TASK DIRECTIONS
Copy out every line from the records that includes "turquoise".

SUPPLIED DATA section start

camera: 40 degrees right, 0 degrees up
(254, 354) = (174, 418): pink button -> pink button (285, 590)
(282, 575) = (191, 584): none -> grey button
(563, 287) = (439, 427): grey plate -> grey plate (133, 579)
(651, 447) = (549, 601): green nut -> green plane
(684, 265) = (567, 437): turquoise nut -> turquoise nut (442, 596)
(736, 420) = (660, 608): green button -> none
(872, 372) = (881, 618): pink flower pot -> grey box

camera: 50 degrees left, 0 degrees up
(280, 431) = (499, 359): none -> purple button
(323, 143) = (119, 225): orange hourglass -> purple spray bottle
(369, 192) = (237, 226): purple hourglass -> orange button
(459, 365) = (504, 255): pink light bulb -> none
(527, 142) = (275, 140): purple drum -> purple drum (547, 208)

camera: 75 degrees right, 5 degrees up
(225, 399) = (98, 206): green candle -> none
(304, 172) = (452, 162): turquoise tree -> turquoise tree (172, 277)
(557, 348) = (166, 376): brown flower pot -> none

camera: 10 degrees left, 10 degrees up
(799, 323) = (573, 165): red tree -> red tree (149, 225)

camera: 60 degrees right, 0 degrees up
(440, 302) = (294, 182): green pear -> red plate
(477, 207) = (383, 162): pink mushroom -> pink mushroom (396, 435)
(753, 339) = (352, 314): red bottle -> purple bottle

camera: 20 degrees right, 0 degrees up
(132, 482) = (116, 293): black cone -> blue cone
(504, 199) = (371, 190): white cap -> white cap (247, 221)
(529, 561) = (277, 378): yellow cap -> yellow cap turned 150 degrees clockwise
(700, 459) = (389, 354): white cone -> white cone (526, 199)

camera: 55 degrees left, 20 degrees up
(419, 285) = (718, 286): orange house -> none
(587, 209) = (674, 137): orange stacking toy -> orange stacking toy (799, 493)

SUPPLIED DATA section end

RESULT
(684, 265) = (567, 437): turquoise nut -> turquoise nut (442, 596)
(304, 172) = (452, 162): turquoise tree -> turquoise tree (172, 277)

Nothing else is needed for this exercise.